▶ [Exercise objective]
Read the lines below and count those that have the word "moved". Respond with the number only.

▶ [Data provided]
= Beginning of Section =

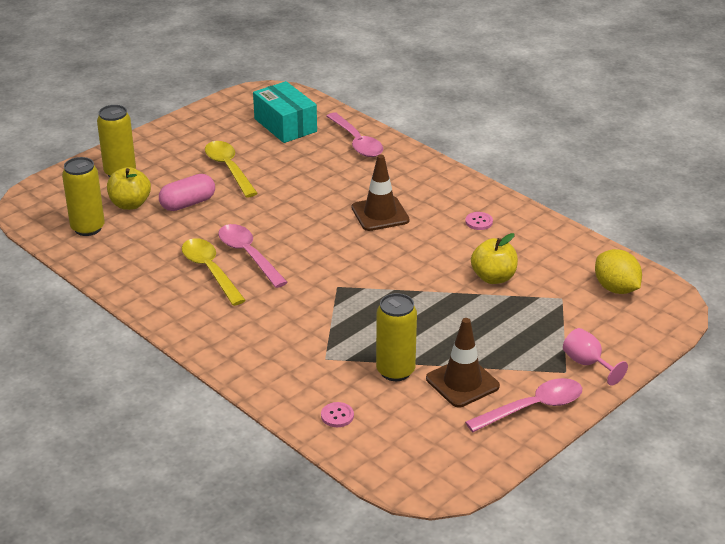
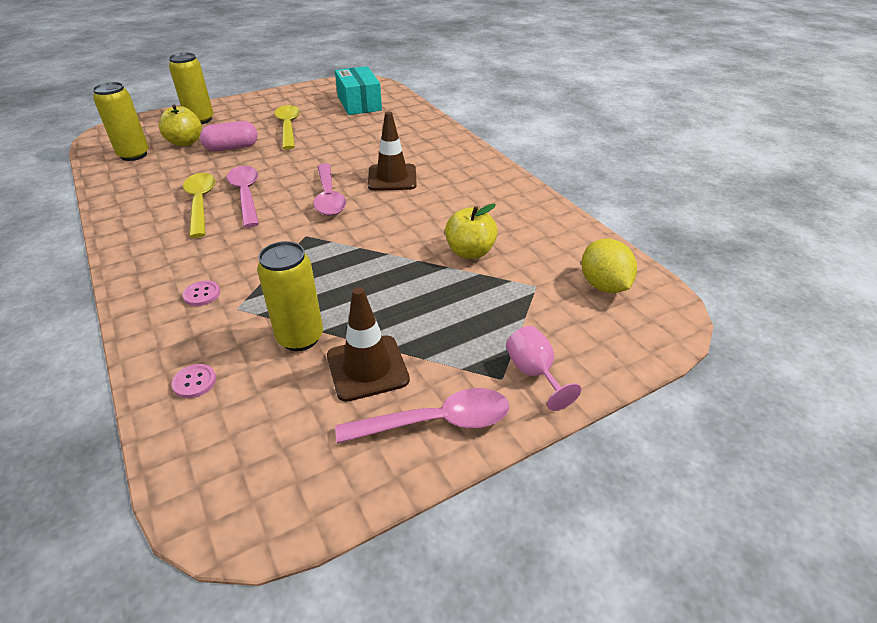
camera: 15 degrees right, 5 degrees up
pink spoon [327,112,383,157] -> pink spoon moved to [313,163,346,216]
pink button [465,212,493,230] -> pink button moved to [183,280,220,306]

= End of Section =

▶ [Solved exercise]
2